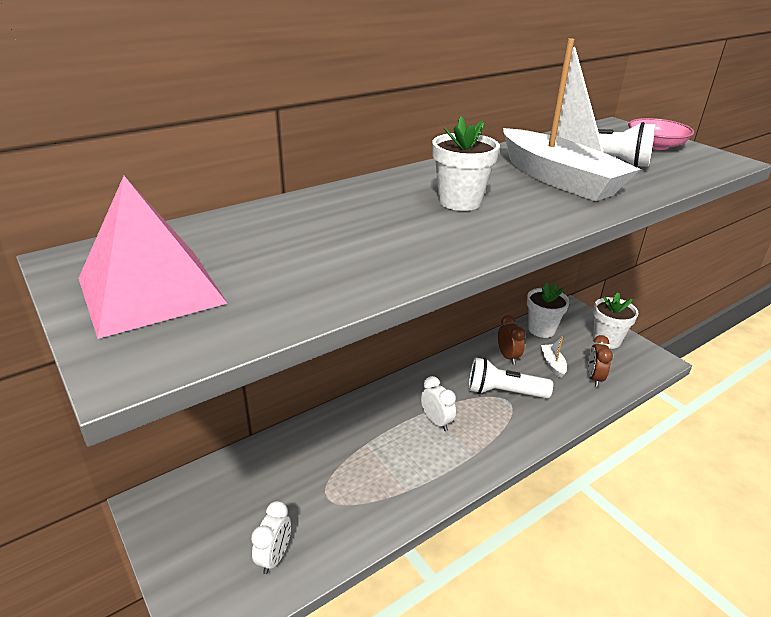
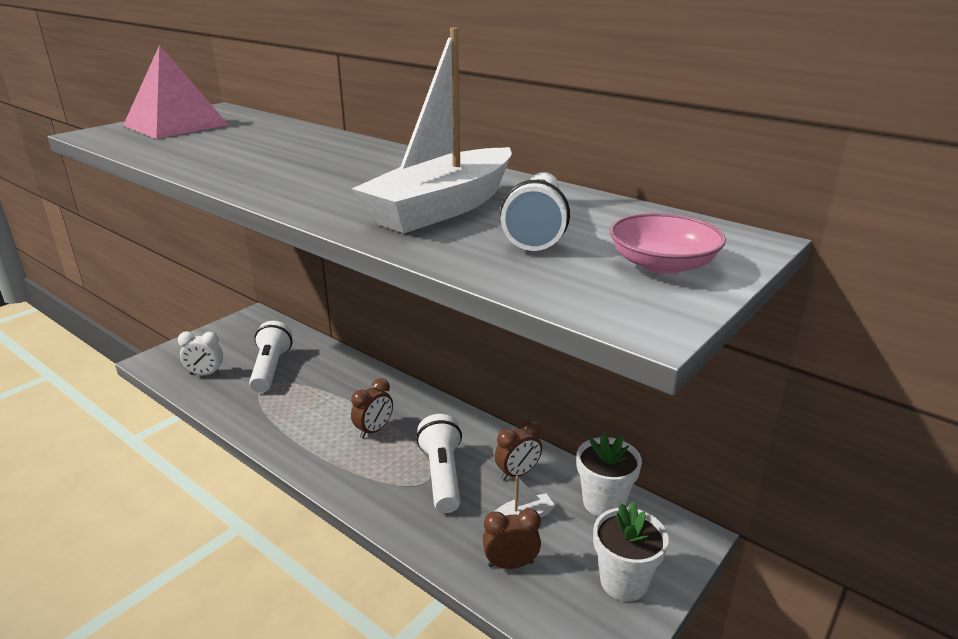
camera: 75 degrees right, 5 degrees down
(294, 490) = (271, 369): none -> white flashlight
(436, 421) = (374, 430): white clock -> brown clock
(460, 202) = (347, 174): white flower pot -> none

__Exercise details__
Before you return the listing exactly, strip out its pictures.

__Response box__
camera: 75 degrees right, 5 degrees down
(294, 490) = (271, 369): none -> white flashlight
(436, 421) = (374, 430): white clock -> brown clock
(460, 202) = (347, 174): white flower pot -> none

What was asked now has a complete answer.